─── Entries provided ───

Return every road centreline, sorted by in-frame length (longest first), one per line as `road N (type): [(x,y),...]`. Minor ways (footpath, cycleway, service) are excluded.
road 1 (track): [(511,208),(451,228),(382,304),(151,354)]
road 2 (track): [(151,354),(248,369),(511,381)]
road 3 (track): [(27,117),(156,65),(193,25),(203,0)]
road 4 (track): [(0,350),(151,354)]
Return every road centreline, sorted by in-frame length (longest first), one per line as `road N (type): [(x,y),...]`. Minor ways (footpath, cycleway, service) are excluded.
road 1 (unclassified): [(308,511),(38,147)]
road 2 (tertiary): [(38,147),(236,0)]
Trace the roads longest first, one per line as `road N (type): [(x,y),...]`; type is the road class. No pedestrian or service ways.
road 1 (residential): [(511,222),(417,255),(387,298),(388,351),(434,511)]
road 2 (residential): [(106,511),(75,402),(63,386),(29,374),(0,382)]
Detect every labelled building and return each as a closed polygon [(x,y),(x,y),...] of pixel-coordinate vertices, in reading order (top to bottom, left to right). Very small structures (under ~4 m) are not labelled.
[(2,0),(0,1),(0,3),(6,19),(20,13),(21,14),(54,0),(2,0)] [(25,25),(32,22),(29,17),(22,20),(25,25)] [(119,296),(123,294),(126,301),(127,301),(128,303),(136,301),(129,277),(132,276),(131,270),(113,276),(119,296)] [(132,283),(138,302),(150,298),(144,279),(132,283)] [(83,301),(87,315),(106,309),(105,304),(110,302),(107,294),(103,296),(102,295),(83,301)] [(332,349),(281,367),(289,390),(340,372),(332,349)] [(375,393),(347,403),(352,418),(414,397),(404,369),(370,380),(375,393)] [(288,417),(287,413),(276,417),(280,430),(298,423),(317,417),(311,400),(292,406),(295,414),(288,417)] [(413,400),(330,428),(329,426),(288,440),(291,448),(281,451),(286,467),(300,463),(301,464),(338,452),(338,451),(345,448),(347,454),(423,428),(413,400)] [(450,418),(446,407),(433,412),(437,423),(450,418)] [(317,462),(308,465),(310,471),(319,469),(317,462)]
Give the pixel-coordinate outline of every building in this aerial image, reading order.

───

Task brief – Reproduce the data above with each occurrence of "centreline" swapped for "centerline" and nothing else altered.

Solution below –
Return every road centerline, sorted by in-frame length (longest first), one per line as `road N (type): [(x,y),...]`. Minor ways (footpath, cycleway, service) are excluded.
road 1 (track): [(511,208),(451,228),(382,304),(151,354)]
road 2 (track): [(151,354),(248,369),(511,381)]
road 3 (track): [(27,117),(156,65),(193,25),(203,0)]
road 4 (track): [(0,350),(151,354)]
Return every road centerline, sorted by in-frame length (longest first), one per line as `road N (type): [(x,y),...]`. Minor ways (footpath, cycleway, service) are excluded.
road 1 (unclassified): [(308,511),(38,147)]
road 2 (tertiary): [(38,147),(236,0)]
Trace the roads longest first, one per line as `road N (type): [(x,y),...]`; type is the road class. No pedestrian or service ways.
road 1 (residential): [(511,222),(417,255),(387,298),(388,351),(434,511)]
road 2 (residential): [(106,511),(75,402),(63,386),(29,374),(0,382)]
Detect every labelled building and return each as a closed polygon [(x,y),(x,y),...] of pixel-coordinate vertices, in reading order (top to bottom, left to right). Very small structures (under ~4 m) are not labelled.
[(2,0),(0,1),(0,3),(6,19),(20,13),(21,14),(54,0),(2,0)] [(25,25),(32,22),(29,17),(22,20),(25,25)] [(119,296),(123,294),(126,301),(127,301),(128,303),(136,301),(129,277),(132,276),(131,270),(113,276),(119,296)] [(132,283),(138,302),(150,298),(144,279),(132,283)] [(83,301),(87,315),(106,309),(105,304),(110,302),(107,294),(103,296),(102,295),(83,301)] [(332,349),(281,367),(289,390),(340,372),(332,349)] [(375,393),(347,403),(352,418),(414,397),(404,369),(370,380),(375,393)] [(288,417),(287,413),(276,417),(280,430),(298,423),(317,417),(311,400),(292,406),(295,414),(288,417)] [(413,400),(330,428),(329,426),(288,440),(291,448),(281,451),(286,467),(300,463),(301,464),(338,452),(338,451),(345,448),(347,454),(423,428),(413,400)] [(450,418),(446,407),(433,412),(437,423),(450,418)] [(317,462),(308,465),(310,471),(319,469),(317,462)]
Give the pixel-coordinate outline of every building in this aerial image, reading order.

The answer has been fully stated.